▶ Work required: From the entries below, return only the lines starting at the one that contains "C2: 6.8nF (GND, THR) -> 6.8nF (3V3, THR)" and ending at the one that contains "T1: NPN (B GATE, C", exactly as they stand.

☆ ☆ ☆

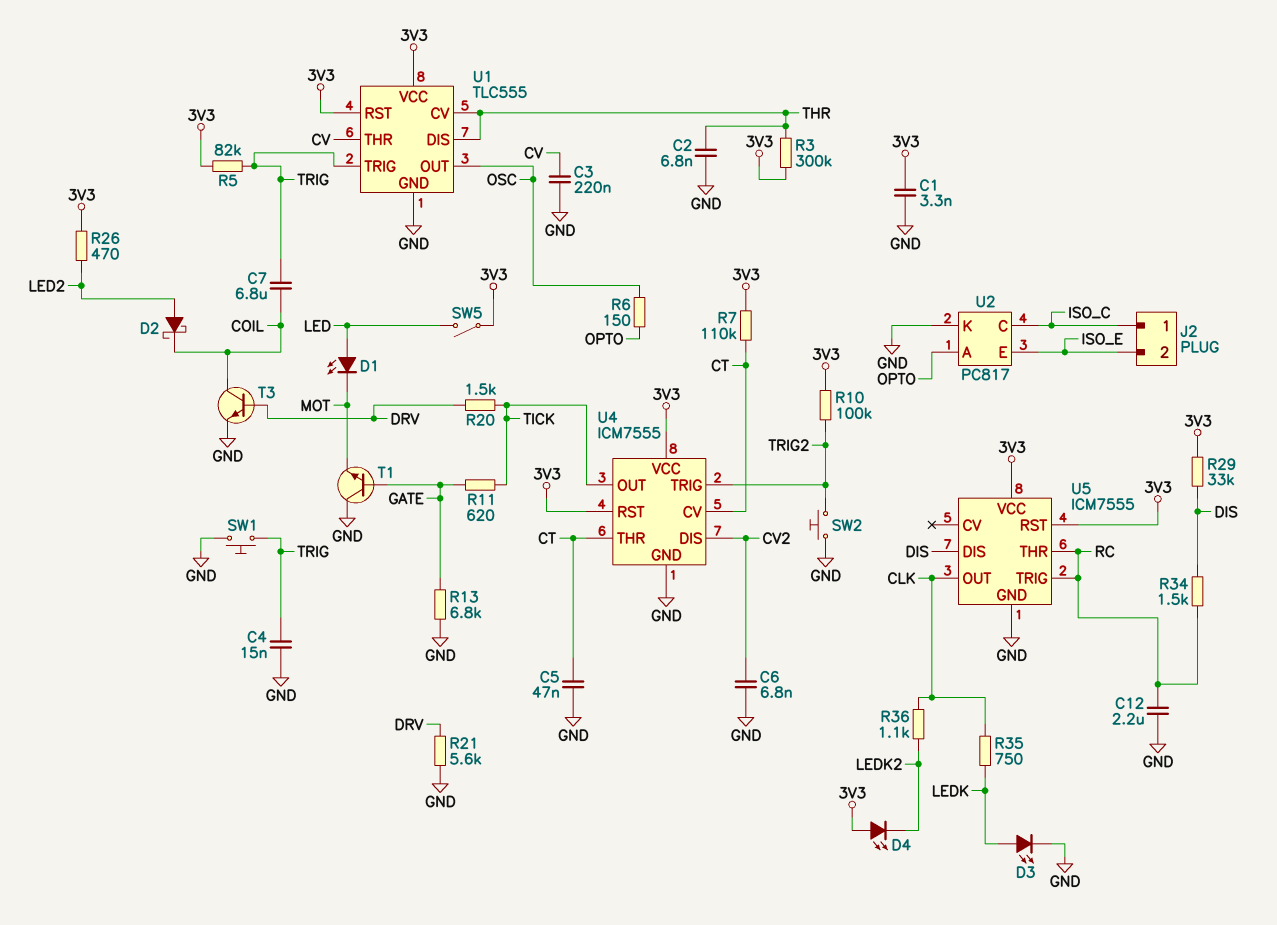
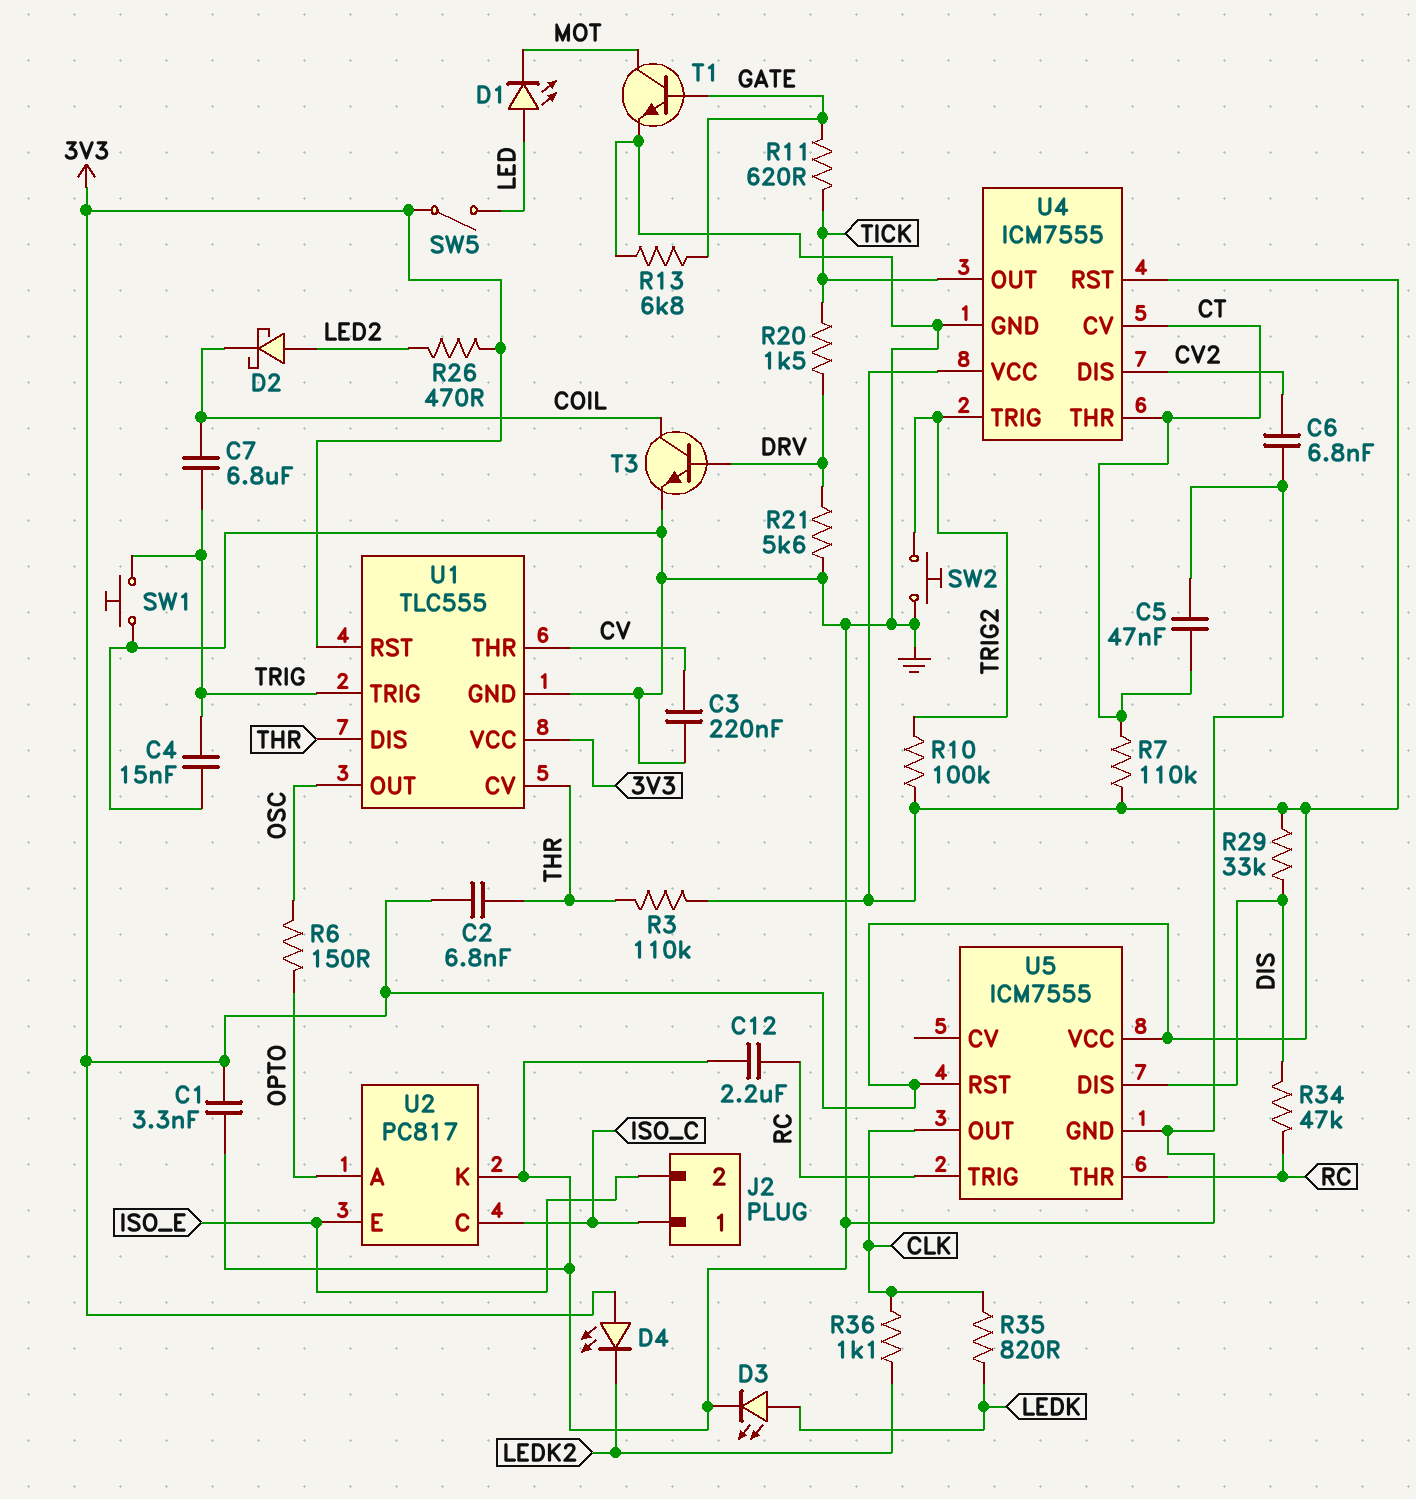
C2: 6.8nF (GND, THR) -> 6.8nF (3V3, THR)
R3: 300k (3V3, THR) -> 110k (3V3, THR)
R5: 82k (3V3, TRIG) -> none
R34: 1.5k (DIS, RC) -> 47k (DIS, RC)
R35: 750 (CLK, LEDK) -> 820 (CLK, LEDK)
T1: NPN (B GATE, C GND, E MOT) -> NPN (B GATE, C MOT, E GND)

☆ ☆ ☆

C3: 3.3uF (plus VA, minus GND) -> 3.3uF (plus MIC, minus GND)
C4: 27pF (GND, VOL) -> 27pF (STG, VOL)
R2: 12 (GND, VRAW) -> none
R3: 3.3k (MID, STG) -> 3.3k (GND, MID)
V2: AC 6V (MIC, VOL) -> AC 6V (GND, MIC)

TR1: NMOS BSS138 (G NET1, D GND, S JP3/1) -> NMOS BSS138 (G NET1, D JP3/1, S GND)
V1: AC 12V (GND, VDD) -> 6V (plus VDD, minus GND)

☆ ☆ ☆

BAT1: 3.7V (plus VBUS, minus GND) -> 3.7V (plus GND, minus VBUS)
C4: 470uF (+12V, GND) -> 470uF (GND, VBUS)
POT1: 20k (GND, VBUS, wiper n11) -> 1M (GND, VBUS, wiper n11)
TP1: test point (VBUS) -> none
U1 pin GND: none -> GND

☆ ☆ ☆

▶ Output for this exercise:
C2: 6.8nF (GND, THR) -> 6.8nF (3V3, THR)
R3: 300k (3V3, THR) -> 110k (3V3, THR)
R5: 82k (3V3, TRIG) -> none
R34: 1.5k (DIS, RC) -> 47k (DIS, RC)
R35: 750 (CLK, LEDK) -> 820 (CLK, LEDK)
T1: NPN (B GATE, C GND, E MOT) -> NPN (B GATE, C MOT, E GND)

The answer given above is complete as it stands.